• **What you have to do**
Only the tail of the listing is wanted: the line containing "IMU3 pin SCL: D23 -> D32" and all after it, repeated exactly, pictures omitted.

....................

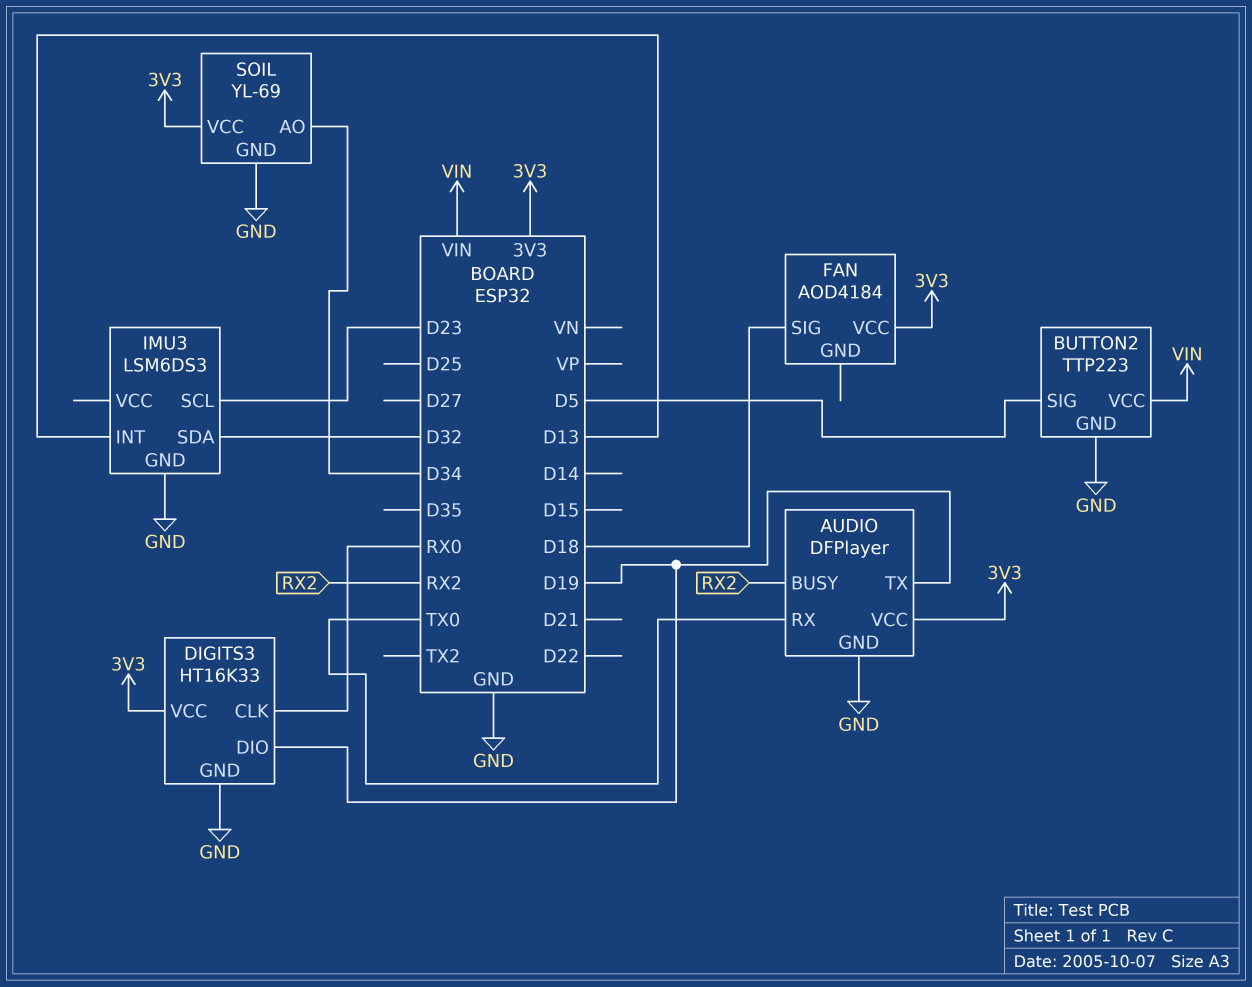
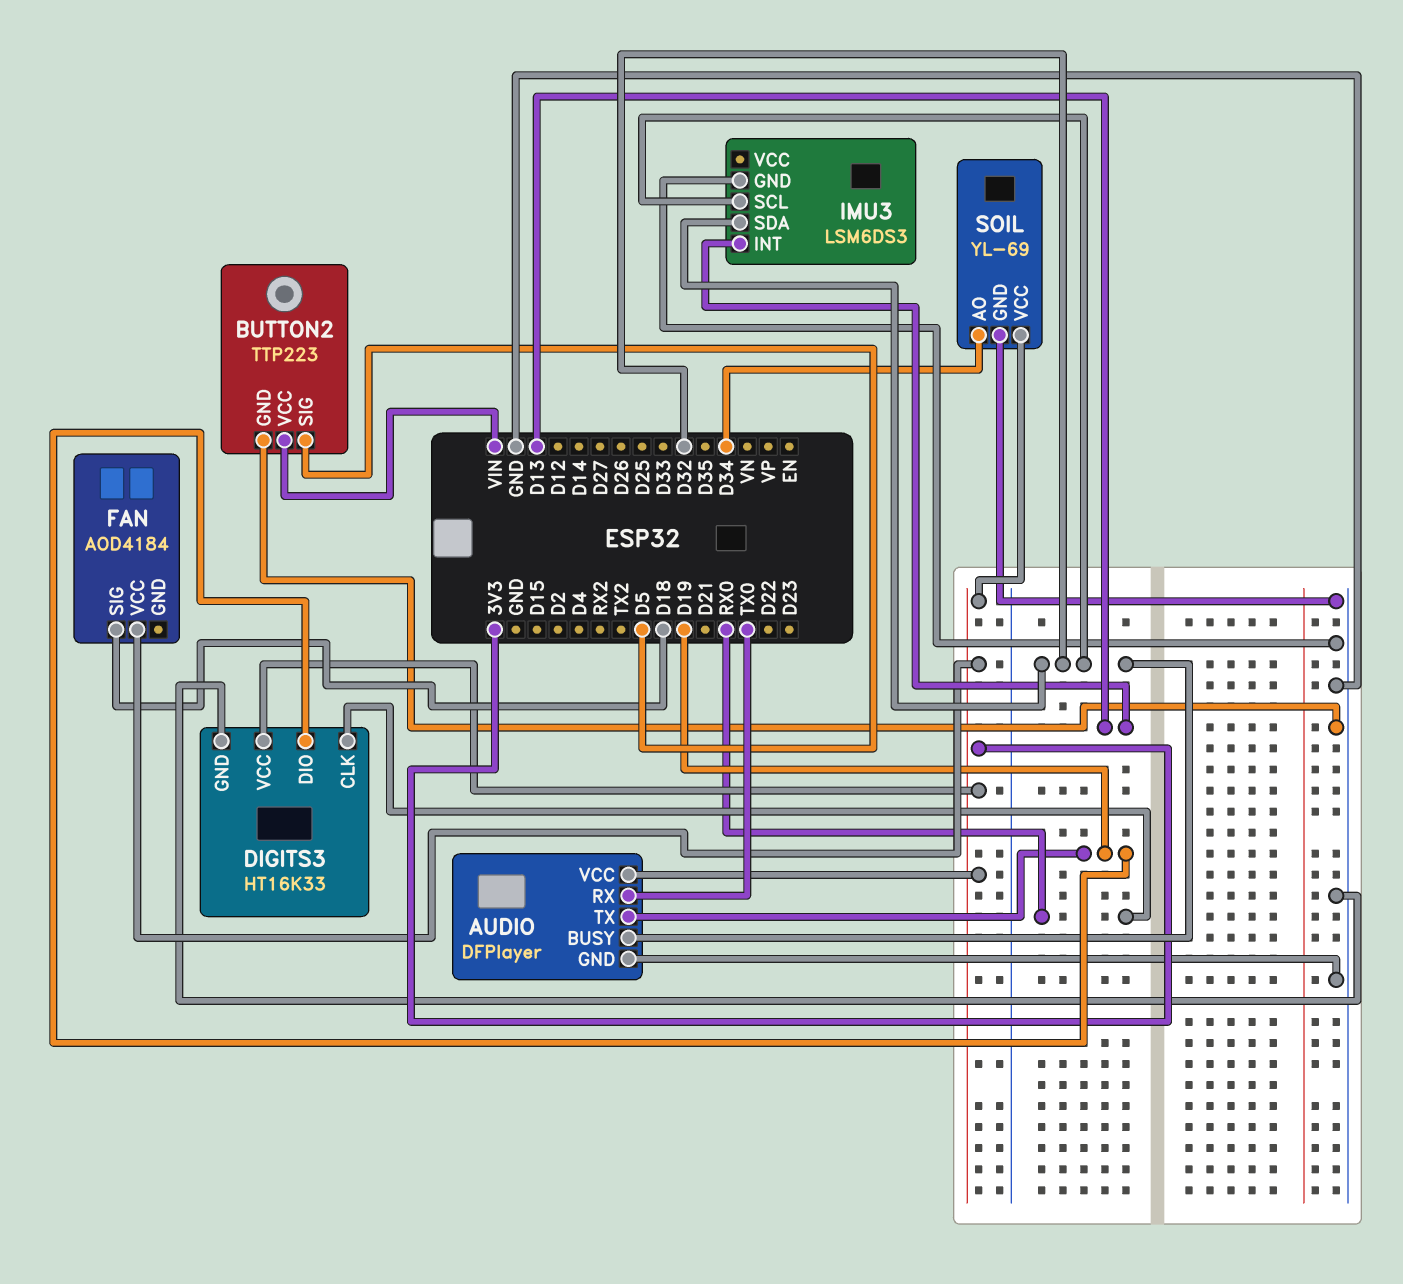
AUDIO pin BUSY: RX2 -> D32
IMU3 pin SCL: D23 -> D32

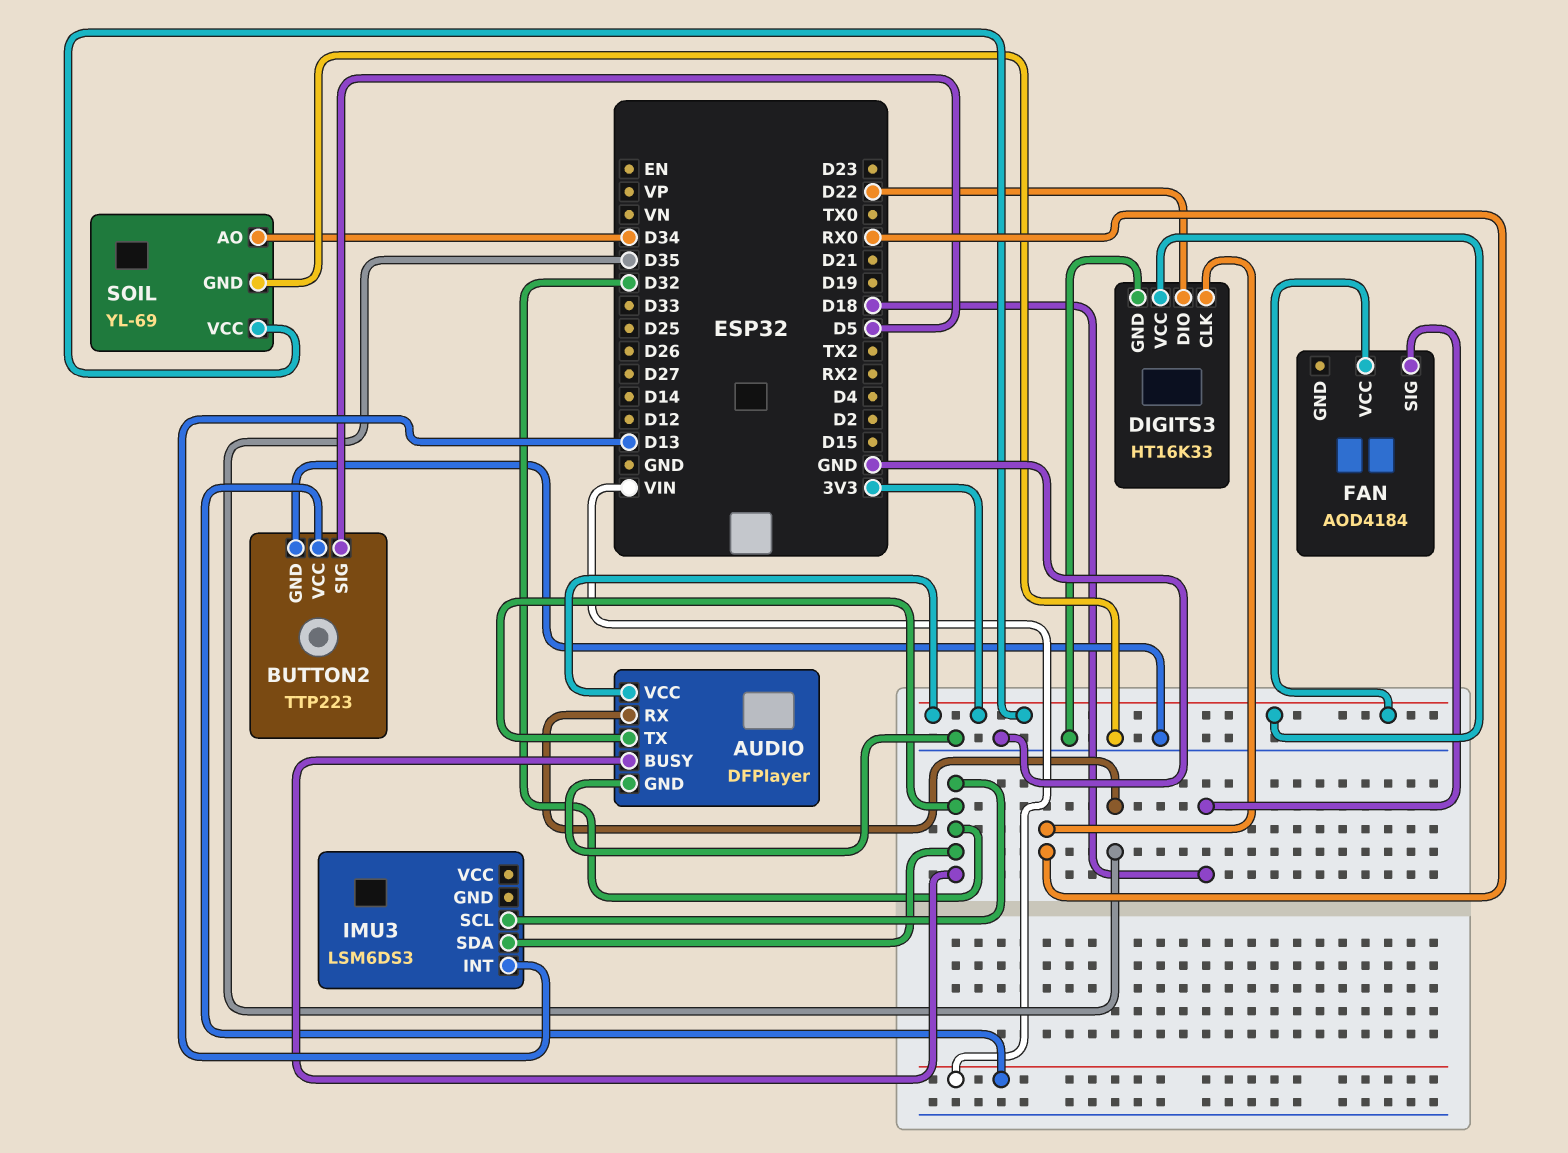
AUDIO pin RX: TX0 -> D35
AUDIO pin TX: D19 -> D32
DIGITS3 pin DIO: D19 -> D22
IMU3 pin GND: GND -> none

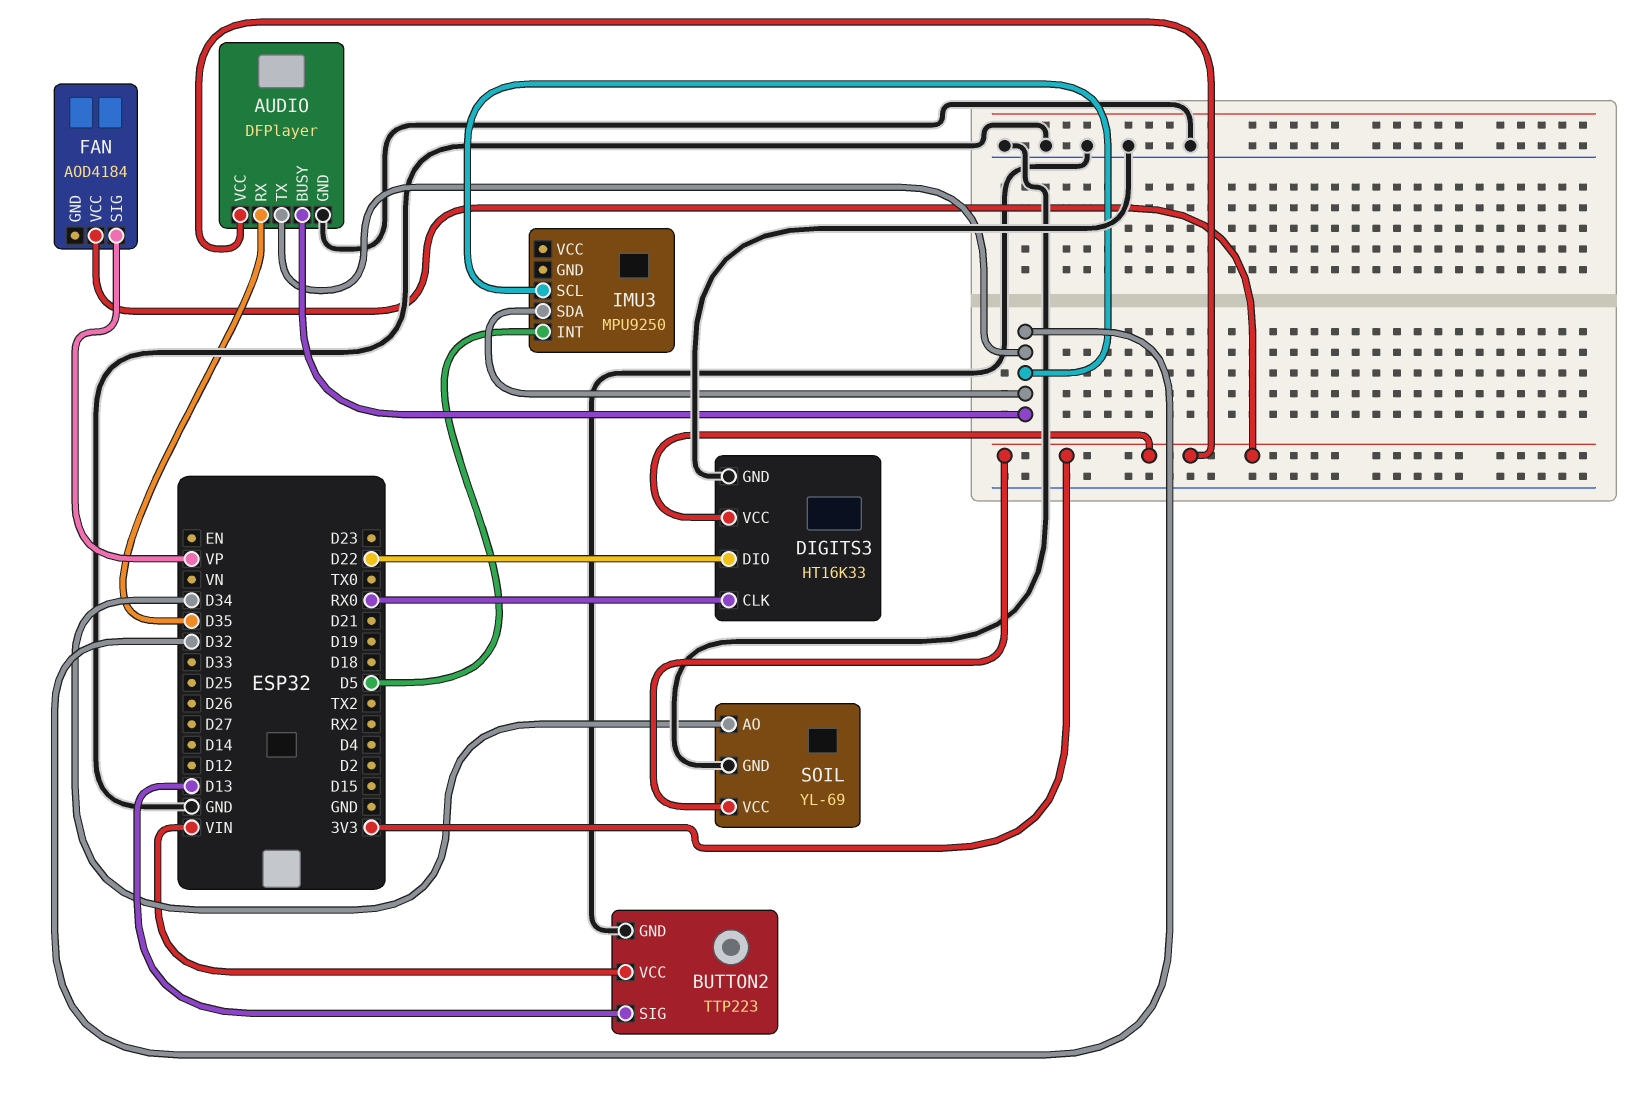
BUTTON2 pin SIG: D5 -> D13
FAN pin SIG: D18 -> VP
IMU3: LSM6DS3 -> MPU9250
IMU3 pin INT: D13 -> D5

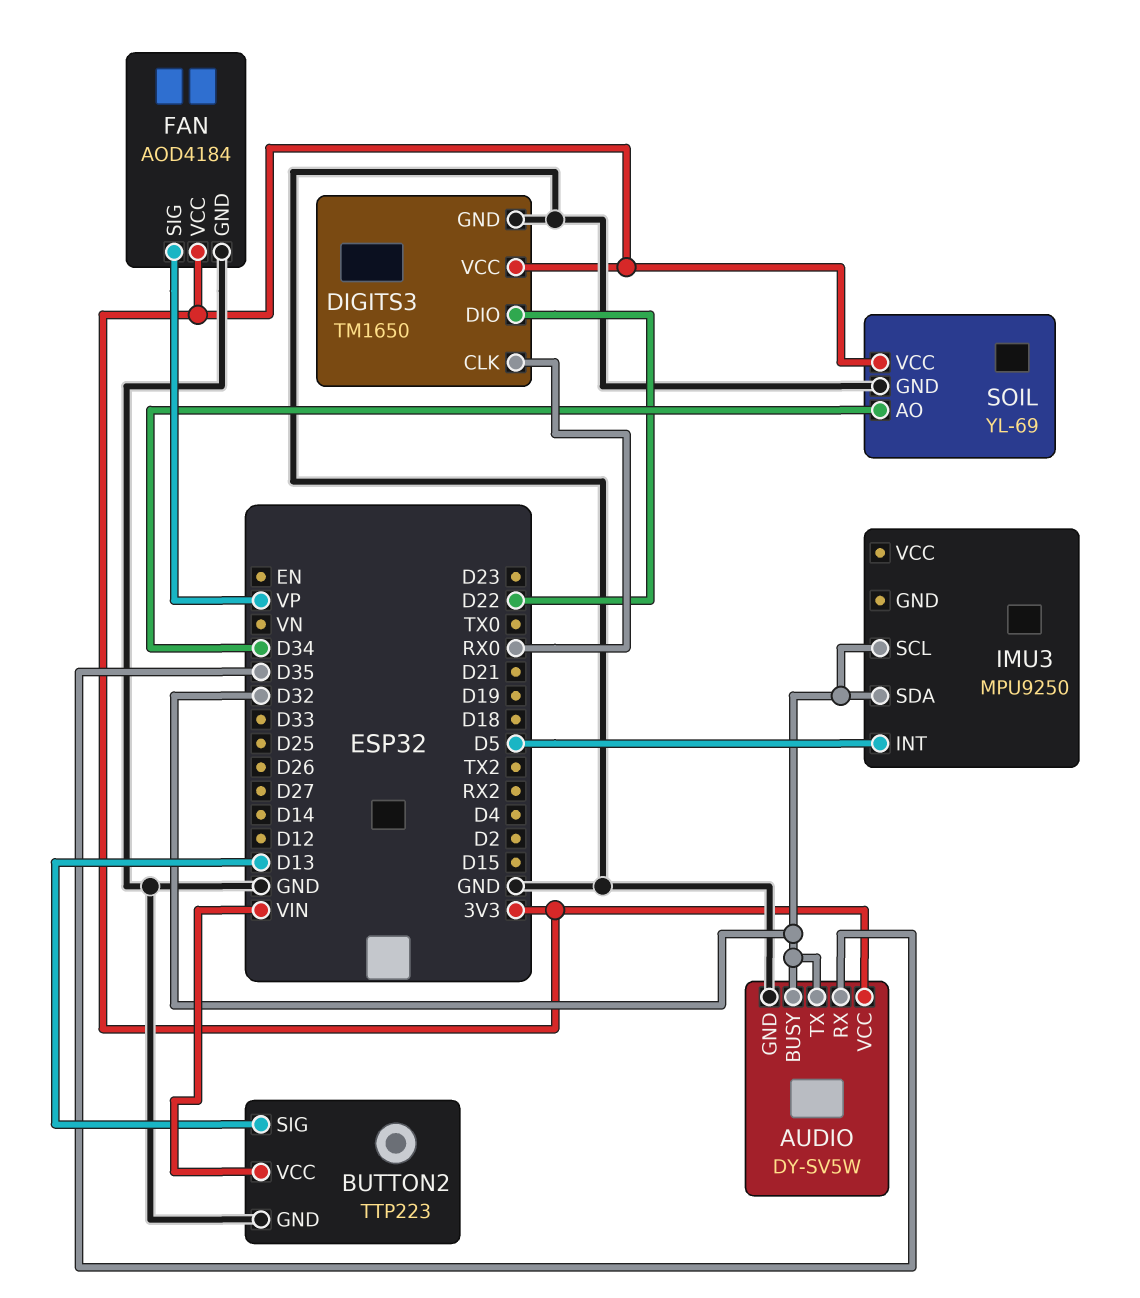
AUDIO: DFPlayer -> DY-SV5W
DIGITS3: HT16K33 -> TM1650
FAN pin GND: none -> GND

....................

• **Result**
IMU3 pin SCL: D23 -> D32

AUDIO pin RX: TX0 -> D35
AUDIO pin TX: D19 -> D32
DIGITS3 pin DIO: D19 -> D22
IMU3 pin GND: GND -> none

BUTTON2 pin SIG: D5 -> D13
FAN pin SIG: D18 -> VP
IMU3: LSM6DS3 -> MPU9250
IMU3 pin INT: D13 -> D5

AUDIO: DFPlayer -> DY-SV5W
DIGITS3: HT16K33 -> TM1650
FAN pin GND: none -> GND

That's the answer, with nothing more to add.